• **What is expected**
Reproduce every item below verbatim, line for line, with no changes.
------------------------------------------------
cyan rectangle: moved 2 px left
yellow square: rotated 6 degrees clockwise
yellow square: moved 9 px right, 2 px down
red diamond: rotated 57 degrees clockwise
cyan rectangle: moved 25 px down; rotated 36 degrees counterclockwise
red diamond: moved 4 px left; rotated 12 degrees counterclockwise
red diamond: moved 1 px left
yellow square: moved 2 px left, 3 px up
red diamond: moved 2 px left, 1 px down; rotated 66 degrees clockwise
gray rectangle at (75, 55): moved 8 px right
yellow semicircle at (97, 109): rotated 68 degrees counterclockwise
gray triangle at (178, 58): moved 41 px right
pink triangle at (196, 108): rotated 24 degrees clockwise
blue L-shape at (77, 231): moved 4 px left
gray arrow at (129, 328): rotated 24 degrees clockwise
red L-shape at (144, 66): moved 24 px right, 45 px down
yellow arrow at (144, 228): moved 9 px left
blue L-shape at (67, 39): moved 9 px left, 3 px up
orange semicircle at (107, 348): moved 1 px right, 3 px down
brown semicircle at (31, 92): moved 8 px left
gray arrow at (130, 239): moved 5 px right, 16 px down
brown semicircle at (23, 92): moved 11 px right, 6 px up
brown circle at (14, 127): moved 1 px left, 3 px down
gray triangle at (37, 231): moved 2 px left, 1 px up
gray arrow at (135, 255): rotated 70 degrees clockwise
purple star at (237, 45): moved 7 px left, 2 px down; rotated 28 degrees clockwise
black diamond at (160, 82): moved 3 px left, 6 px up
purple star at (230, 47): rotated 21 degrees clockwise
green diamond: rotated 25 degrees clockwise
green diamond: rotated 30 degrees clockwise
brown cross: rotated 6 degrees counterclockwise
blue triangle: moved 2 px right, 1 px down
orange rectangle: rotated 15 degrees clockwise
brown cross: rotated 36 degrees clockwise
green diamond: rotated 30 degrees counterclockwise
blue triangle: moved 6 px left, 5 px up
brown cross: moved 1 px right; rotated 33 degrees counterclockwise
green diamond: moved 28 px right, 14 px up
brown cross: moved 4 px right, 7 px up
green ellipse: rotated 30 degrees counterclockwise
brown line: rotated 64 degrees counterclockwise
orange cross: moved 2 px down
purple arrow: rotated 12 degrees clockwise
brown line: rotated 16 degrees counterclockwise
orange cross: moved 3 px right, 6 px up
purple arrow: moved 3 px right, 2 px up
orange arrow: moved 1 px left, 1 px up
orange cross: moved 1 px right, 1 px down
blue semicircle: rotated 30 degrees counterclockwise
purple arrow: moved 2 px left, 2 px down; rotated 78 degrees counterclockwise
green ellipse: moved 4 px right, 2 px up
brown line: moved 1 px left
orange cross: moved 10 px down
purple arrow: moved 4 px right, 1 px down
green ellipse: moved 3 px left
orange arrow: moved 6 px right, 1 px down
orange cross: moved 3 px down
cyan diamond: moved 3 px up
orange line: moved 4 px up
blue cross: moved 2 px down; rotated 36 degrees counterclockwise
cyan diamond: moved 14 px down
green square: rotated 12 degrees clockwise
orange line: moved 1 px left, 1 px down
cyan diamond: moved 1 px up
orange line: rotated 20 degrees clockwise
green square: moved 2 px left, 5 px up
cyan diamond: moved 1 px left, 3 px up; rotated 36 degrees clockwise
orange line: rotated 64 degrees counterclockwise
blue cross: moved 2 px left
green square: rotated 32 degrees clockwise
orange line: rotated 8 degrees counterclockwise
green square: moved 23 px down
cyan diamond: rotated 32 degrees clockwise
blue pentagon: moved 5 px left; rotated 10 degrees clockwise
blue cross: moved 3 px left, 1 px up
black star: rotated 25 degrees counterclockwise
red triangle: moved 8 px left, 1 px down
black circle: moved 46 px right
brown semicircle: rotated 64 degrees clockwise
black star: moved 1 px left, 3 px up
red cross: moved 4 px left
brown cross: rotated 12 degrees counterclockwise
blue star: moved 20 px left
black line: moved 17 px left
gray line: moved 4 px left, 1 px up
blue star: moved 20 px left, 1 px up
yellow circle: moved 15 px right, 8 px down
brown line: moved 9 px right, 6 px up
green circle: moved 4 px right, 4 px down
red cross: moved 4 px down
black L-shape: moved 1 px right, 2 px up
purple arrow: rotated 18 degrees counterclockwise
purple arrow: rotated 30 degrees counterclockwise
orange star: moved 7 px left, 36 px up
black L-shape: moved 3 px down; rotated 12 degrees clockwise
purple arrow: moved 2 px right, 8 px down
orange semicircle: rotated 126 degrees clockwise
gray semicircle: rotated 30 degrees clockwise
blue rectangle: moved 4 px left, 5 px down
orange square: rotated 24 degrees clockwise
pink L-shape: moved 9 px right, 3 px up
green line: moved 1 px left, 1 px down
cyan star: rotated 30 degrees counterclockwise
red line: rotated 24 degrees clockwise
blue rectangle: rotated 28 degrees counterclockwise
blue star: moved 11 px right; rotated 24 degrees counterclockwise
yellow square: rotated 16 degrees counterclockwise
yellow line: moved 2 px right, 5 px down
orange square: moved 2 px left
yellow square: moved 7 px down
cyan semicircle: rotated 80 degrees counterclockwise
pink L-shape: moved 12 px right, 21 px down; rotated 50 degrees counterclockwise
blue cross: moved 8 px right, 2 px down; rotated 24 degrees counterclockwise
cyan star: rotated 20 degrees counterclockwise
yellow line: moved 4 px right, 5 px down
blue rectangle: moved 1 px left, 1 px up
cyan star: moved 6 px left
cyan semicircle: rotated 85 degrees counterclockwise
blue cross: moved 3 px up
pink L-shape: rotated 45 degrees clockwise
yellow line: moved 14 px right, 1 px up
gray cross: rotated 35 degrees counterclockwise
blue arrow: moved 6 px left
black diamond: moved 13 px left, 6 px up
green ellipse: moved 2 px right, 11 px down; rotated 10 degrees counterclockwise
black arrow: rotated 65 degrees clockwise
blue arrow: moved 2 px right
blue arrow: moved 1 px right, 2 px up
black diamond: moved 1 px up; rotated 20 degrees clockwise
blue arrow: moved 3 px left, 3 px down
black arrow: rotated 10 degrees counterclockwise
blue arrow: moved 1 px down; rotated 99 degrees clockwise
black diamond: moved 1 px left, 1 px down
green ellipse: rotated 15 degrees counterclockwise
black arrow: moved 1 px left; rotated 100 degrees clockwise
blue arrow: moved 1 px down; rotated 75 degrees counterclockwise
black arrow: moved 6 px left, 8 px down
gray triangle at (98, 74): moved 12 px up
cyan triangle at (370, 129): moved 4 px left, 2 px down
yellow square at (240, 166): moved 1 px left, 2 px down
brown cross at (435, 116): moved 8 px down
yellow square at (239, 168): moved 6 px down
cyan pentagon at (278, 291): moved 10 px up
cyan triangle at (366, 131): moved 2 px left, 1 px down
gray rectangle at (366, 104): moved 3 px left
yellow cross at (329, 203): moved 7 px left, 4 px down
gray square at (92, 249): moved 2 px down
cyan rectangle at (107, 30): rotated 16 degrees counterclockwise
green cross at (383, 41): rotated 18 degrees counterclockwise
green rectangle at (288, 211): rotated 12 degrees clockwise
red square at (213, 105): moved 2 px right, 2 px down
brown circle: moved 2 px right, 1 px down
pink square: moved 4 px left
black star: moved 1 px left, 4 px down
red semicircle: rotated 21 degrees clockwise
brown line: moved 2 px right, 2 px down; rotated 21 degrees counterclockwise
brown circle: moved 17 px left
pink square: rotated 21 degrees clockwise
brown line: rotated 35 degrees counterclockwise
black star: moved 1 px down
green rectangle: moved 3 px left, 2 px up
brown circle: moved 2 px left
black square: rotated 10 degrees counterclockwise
------------------------------------------------
• **Complete output**
cyan rectangle: moved 2 px left
yellow square: rotated 6 degrees clockwise
yellow square: moved 9 px right, 2 px down
red diamond: rotated 57 degrees clockwise
cyan rectangle: moved 25 px down; rotated 36 degrees counterclockwise
red diamond: moved 4 px left; rotated 12 degrees counterclockwise
red diamond: moved 1 px left
yellow square: moved 2 px left, 3 px up
red diamond: moved 2 px left, 1 px down; rotated 66 degrees clockwise
gray rectangle at (75, 55): moved 8 px right
yellow semicircle at (97, 109): rotated 68 degrees counterclockwise
gray triangle at (178, 58): moved 41 px right
pink triangle at (196, 108): rotated 24 degrees clockwise
blue L-shape at (77, 231): moved 4 px left
gray arrow at (129, 328): rotated 24 degrees clockwise
red L-shape at (144, 66): moved 24 px right, 45 px down
yellow arrow at (144, 228): moved 9 px left
blue L-shape at (67, 39): moved 9 px left, 3 px up
orange semicircle at (107, 348): moved 1 px right, 3 px down
brown semicircle at (31, 92): moved 8 px left
gray arrow at (130, 239): moved 5 px right, 16 px down
brown semicircle at (23, 92): moved 11 px right, 6 px up
brown circle at (14, 127): moved 1 px left, 3 px down
gray triangle at (37, 231): moved 2 px left, 1 px up
gray arrow at (135, 255): rotated 70 degrees clockwise
purple star at (237, 45): moved 7 px left, 2 px down; rotated 28 degrees clockwise
black diamond at (160, 82): moved 3 px left, 6 px up
purple star at (230, 47): rotated 21 degrees clockwise
green diamond: rotated 25 degrees clockwise
green diamond: rotated 30 degrees clockwise
brown cross: rotated 6 degrees counterclockwise
blue triangle: moved 2 px right, 1 px down
orange rectangle: rotated 15 degrees clockwise
brown cross: rotated 36 degrees clockwise
green diamond: rotated 30 degrees counterclockwise
blue triangle: moved 6 px left, 5 px up
brown cross: moved 1 px right; rotated 33 degrees counterclockwise
green diamond: moved 28 px right, 14 px up
brown cross: moved 4 px right, 7 px up
green ellipse: rotated 30 degrees counterclockwise
brown line: rotated 64 degrees counterclockwise
orange cross: moved 2 px down
purple arrow: rotated 12 degrees clockwise
brown line: rotated 16 degrees counterclockwise
orange cross: moved 3 px right, 6 px up
purple arrow: moved 3 px right, 2 px up
orange arrow: moved 1 px left, 1 px up
orange cross: moved 1 px right, 1 px down
blue semicircle: rotated 30 degrees counterclockwise
purple arrow: moved 2 px left, 2 px down; rotated 78 degrees counterclockwise
green ellipse: moved 4 px right, 2 px up
brown line: moved 1 px left
orange cross: moved 10 px down
purple arrow: moved 4 px right, 1 px down
green ellipse: moved 3 px left
orange arrow: moved 6 px right, 1 px down
orange cross: moved 3 px down
cyan diamond: moved 3 px up
orange line: moved 4 px up
blue cross: moved 2 px down; rotated 36 degrees counterclockwise
cyan diamond: moved 14 px down
green square: rotated 12 degrees clockwise
orange line: moved 1 px left, 1 px down
cyan diamond: moved 1 px up
orange line: rotated 20 degrees clockwise
green square: moved 2 px left, 5 px up
cyan diamond: moved 1 px left, 3 px up; rotated 36 degrees clockwise
orange line: rotated 64 degrees counterclockwise
blue cross: moved 2 px left
green square: rotated 32 degrees clockwise
orange line: rotated 8 degrees counterclockwise
green square: moved 23 px down
cyan diamond: rotated 32 degrees clockwise
blue pentagon: moved 5 px left; rotated 10 degrees clockwise
blue cross: moved 3 px left, 1 px up
black star: rotated 25 degrees counterclockwise
red triangle: moved 8 px left, 1 px down
black circle: moved 46 px right
brown semicircle: rotated 64 degrees clockwise
black star: moved 1 px left, 3 px up
red cross: moved 4 px left
brown cross: rotated 12 degrees counterclockwise
blue star: moved 20 px left
black line: moved 17 px left
gray line: moved 4 px left, 1 px up
blue star: moved 20 px left, 1 px up
yellow circle: moved 15 px right, 8 px down
brown line: moved 9 px right, 6 px up
green circle: moved 4 px right, 4 px down
red cross: moved 4 px down
black L-shape: moved 1 px right, 2 px up
purple arrow: rotated 18 degrees counterclockwise
purple arrow: rotated 30 degrees counterclockwise
orange star: moved 7 px left, 36 px up
black L-shape: moved 3 px down; rotated 12 degrees clockwise
purple arrow: moved 2 px right, 8 px down
orange semicircle: rotated 126 degrees clockwise
gray semicircle: rotated 30 degrees clockwise
blue rectangle: moved 4 px left, 5 px down
orange square: rotated 24 degrees clockwise
pink L-shape: moved 9 px right, 3 px up
green line: moved 1 px left, 1 px down
cyan star: rotated 30 degrees counterclockwise
red line: rotated 24 degrees clockwise
blue rectangle: rotated 28 degrees counterclockwise
blue star: moved 11 px right; rotated 24 degrees counterclockwise
yellow square: rotated 16 degrees counterclockwise
yellow line: moved 2 px right, 5 px down
orange square: moved 2 px left
yellow square: moved 7 px down
cyan semicircle: rotated 80 degrees counterclockwise
pink L-shape: moved 12 px right, 21 px down; rotated 50 degrees counterclockwise
blue cross: moved 8 px right, 2 px down; rotated 24 degrees counterclockwise
cyan star: rotated 20 degrees counterclockwise
yellow line: moved 4 px right, 5 px down
blue rectangle: moved 1 px left, 1 px up
cyan star: moved 6 px left
cyan semicircle: rotated 85 degrees counterclockwise
blue cross: moved 3 px up
pink L-shape: rotated 45 degrees clockwise
yellow line: moved 14 px right, 1 px up
gray cross: rotated 35 degrees counterclockwise
blue arrow: moved 6 px left
black diamond: moved 13 px left, 6 px up
green ellipse: moved 2 px right, 11 px down; rotated 10 degrees counterclockwise
black arrow: rotated 65 degrees clockwise
blue arrow: moved 2 px right
blue arrow: moved 1 px right, 2 px up
black diamond: moved 1 px up; rotated 20 degrees clockwise
blue arrow: moved 3 px left, 3 px down
black arrow: rotated 10 degrees counterclockwise
blue arrow: moved 1 px down; rotated 99 degrees clockwise
black diamond: moved 1 px left, 1 px down
green ellipse: rotated 15 degrees counterclockwise
black arrow: moved 1 px left; rotated 100 degrees clockwise
blue arrow: moved 1 px down; rotated 75 degrees counterclockwise
black arrow: moved 6 px left, 8 px down
gray triangle at (98, 74): moved 12 px up
cyan triangle at (370, 129): moved 4 px left, 2 px down
yellow square at (240, 166): moved 1 px left, 2 px down
brown cross at (435, 116): moved 8 px down
yellow square at (239, 168): moved 6 px down
cyan pentagon at (278, 291): moved 10 px up
cyan triangle at (366, 131): moved 2 px left, 1 px down
gray rectangle at (366, 104): moved 3 px left
yellow cross at (329, 203): moved 7 px left, 4 px down
gray square at (92, 249): moved 2 px down
cyan rectangle at (107, 30): rotated 16 degrees counterclockwise
green cross at (383, 41): rotated 18 degrees counterclockwise
green rectangle at (288, 211): rotated 12 degrees clockwise
red square at (213, 105): moved 2 px right, 2 px down
brown circle: moved 2 px right, 1 px down
pink square: moved 4 px left
black star: moved 1 px left, 4 px down
red semicircle: rotated 21 degrees clockwise
brown line: moved 2 px right, 2 px down; rotated 21 degrees counterclockwise
brown circle: moved 17 px left
pink square: rotated 21 degrees clockwise
brown line: rotated 35 degrees counterclockwise
black star: moved 1 px down
green rectangle: moved 3 px left, 2 px up
brown circle: moved 2 px left
black square: rotated 10 degrees counterclockwise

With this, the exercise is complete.